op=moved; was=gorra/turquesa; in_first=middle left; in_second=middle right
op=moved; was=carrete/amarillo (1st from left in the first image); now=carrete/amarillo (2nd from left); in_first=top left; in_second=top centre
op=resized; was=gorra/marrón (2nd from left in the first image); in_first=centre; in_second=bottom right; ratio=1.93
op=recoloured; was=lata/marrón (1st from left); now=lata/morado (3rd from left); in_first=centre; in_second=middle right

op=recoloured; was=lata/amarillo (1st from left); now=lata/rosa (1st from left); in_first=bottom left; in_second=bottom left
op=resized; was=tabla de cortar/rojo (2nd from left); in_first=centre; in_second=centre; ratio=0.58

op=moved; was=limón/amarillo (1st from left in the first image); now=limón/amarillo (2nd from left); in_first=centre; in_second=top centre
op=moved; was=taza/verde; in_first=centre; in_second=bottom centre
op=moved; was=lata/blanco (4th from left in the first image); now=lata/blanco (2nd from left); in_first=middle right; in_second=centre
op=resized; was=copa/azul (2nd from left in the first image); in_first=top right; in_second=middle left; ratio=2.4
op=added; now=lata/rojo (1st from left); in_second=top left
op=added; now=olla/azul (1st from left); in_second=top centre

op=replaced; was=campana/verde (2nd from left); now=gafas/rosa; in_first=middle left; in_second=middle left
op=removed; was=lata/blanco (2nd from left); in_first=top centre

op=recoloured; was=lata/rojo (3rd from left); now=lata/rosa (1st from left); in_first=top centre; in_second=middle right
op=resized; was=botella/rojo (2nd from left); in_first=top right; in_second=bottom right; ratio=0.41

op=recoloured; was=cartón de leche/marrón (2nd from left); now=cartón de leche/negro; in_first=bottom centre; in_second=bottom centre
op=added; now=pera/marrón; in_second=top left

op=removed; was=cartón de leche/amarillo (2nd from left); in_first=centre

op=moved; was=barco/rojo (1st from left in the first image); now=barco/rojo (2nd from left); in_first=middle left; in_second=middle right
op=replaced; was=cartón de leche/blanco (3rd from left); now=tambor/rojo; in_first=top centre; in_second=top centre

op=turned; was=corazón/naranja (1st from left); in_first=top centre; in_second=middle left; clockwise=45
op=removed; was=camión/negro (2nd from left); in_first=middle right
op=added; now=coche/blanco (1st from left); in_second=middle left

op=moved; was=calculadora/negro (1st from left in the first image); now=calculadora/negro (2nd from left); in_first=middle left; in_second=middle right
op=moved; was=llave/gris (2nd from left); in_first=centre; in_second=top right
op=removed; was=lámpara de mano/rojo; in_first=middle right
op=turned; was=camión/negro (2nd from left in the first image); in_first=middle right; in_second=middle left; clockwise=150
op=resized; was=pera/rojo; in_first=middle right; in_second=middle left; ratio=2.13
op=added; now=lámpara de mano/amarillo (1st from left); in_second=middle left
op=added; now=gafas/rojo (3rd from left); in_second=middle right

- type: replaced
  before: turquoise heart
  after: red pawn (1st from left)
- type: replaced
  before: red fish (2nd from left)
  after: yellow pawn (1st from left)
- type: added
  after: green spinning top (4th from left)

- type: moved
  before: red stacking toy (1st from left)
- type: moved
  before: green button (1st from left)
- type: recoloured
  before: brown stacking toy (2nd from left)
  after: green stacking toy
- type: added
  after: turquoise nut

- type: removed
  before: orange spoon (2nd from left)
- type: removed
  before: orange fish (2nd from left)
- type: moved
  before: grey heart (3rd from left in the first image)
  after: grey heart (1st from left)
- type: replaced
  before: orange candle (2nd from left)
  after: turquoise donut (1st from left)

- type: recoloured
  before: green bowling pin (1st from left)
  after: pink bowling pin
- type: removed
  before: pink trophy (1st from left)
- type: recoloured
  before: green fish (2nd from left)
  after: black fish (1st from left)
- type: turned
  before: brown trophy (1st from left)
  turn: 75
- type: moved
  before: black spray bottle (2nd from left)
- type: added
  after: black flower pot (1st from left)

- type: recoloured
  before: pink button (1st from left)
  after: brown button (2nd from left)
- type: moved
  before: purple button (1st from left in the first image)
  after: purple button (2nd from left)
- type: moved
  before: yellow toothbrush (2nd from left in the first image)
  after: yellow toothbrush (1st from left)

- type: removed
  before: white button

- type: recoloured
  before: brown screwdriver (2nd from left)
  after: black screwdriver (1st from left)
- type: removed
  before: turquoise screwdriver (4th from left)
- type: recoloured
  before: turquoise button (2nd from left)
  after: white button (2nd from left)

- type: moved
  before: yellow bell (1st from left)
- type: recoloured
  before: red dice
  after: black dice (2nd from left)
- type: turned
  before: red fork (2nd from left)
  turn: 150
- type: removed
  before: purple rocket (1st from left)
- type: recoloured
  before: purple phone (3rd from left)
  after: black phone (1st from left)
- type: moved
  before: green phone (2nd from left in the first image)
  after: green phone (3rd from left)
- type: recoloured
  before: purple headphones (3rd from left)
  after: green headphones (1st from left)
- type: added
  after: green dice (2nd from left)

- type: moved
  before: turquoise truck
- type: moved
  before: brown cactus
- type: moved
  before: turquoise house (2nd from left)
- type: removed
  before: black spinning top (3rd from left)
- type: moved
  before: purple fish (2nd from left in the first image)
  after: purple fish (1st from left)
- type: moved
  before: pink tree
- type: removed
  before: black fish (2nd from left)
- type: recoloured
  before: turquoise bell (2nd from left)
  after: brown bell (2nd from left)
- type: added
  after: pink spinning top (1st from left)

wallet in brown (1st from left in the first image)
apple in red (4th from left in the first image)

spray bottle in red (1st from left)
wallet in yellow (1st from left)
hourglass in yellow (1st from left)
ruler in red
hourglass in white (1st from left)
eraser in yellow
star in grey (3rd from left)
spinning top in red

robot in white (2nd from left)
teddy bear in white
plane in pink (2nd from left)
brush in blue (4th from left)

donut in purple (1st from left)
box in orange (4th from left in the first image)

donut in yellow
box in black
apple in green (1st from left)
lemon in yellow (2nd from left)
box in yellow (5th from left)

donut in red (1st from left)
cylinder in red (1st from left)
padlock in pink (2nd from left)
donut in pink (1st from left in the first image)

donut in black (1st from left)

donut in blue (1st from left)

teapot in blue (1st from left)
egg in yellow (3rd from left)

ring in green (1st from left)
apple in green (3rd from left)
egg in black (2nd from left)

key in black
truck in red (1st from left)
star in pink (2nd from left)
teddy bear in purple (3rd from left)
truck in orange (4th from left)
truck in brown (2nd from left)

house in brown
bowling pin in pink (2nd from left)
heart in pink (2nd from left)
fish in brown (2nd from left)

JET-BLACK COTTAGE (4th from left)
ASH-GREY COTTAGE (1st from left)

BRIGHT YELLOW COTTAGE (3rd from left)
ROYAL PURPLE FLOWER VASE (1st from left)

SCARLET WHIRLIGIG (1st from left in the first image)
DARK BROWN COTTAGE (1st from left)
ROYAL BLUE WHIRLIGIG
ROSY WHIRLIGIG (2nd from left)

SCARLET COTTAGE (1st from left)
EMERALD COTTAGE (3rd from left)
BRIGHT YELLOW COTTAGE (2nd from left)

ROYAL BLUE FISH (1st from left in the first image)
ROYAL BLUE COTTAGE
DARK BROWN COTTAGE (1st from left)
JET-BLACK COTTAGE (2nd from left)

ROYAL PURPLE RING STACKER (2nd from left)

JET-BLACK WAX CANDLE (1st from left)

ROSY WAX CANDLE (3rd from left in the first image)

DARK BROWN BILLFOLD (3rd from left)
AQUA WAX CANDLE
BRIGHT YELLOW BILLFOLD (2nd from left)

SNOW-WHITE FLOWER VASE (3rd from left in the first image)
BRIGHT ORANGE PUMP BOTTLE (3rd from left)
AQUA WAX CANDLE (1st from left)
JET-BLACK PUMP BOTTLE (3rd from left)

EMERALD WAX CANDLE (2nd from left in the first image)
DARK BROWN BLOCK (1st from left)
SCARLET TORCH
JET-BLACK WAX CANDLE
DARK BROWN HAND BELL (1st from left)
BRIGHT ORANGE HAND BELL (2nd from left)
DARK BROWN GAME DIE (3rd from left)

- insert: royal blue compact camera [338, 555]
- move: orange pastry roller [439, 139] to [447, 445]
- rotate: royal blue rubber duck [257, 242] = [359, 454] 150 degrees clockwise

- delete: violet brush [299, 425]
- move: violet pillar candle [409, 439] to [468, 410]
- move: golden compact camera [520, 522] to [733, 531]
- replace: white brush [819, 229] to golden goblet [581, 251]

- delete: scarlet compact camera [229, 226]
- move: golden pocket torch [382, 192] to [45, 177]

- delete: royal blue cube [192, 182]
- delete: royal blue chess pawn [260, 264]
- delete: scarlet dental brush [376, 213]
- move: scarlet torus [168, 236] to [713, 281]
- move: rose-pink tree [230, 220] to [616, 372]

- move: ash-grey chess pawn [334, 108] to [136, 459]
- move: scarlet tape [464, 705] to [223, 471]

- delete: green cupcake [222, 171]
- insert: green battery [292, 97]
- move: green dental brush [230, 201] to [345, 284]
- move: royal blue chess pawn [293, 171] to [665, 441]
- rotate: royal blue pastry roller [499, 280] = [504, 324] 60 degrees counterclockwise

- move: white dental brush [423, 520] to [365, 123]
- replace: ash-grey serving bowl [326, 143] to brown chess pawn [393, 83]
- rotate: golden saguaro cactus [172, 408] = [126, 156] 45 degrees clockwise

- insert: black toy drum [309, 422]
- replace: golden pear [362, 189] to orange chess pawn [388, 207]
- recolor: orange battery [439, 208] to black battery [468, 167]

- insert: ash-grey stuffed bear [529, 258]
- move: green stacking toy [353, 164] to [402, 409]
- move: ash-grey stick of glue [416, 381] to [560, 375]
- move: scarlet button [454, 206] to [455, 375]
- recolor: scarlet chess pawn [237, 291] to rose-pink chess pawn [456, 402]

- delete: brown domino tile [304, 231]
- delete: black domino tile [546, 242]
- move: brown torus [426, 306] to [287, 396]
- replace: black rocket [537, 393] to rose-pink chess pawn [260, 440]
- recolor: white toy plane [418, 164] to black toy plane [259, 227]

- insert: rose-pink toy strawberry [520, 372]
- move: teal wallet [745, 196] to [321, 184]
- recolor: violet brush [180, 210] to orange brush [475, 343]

- _Brief_:
Among the entries above, locate the lines containing "after: purple fish (1st from left)" and "lemon in yellow (2nd from left)", and transcribe exactly those two lines and all lines between.

- _Exercise solution_:
  after: purple fish (1st from left)
- type: moved
  before: pink tree
- type: removed
  before: black fish (2nd from left)
- type: recoloured
  before: turquoise bell (2nd from left)
  after: brown bell (2nd from left)
- type: added
  after: pink spinning top (1st from left)

wallet in brown (1st from left in the first image)
apple in red (4th from left in the first image)

spray bottle in red (1st from left)
wallet in yellow (1st from left)
hourglass in yellow (1st from left)
ruler in red
hourglass in white (1st from left)
eraser in yellow
star in grey (3rd from left)
spinning top in red

robot in white (2nd from left)
teddy bear in white
plane in pink (2nd from left)
brush in blue (4th from left)

donut in purple (1st from left)
box in orange (4th from left in the first image)

donut in yellow
box in black
apple in green (1st from left)
lemon in yellow (2nd from left)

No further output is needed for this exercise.